[Short task]:
Reproduce the items word for word, from the line with "Sabine [632, 259]" up to and including the line with "Paramedic is located", and nothing else.

[Supplied material]:
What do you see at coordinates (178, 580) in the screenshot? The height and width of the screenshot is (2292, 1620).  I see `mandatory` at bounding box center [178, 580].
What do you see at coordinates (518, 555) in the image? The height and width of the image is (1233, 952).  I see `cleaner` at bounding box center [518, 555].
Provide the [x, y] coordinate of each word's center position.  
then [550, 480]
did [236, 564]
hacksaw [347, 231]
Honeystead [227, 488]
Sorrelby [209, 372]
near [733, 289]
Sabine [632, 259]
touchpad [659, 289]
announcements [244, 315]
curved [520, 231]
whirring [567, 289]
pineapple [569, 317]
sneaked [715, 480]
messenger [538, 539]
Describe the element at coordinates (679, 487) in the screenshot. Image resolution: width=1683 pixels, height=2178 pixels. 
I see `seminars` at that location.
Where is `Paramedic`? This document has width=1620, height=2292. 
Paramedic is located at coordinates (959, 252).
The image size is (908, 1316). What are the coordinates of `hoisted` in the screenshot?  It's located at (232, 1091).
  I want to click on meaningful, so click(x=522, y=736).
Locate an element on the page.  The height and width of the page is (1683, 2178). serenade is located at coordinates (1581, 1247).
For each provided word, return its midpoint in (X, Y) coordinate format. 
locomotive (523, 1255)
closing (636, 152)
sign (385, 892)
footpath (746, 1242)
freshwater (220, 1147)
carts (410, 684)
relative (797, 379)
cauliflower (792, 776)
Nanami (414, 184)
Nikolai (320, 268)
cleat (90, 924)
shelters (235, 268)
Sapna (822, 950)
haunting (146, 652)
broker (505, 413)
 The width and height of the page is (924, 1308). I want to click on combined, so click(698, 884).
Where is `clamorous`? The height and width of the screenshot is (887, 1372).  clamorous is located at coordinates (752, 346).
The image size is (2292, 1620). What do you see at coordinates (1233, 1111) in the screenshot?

[Answer to the problem]:
Sabine [632, 259]
touchpad [659, 289]
announcements [244, 315]
curved [520, 231]
whirring [567, 289]
pineapple [569, 317]
sneaked [715, 480]
messenger [538, 539]
Describe the element at coordinates (679, 487) in the screenshot. Image resolution: width=1683 pixels, height=2178 pixels. 
I see `seminars` at that location.
Where is `Paramedic`? This document has width=1620, height=2292. 
Paramedic is located at coordinates (959, 252).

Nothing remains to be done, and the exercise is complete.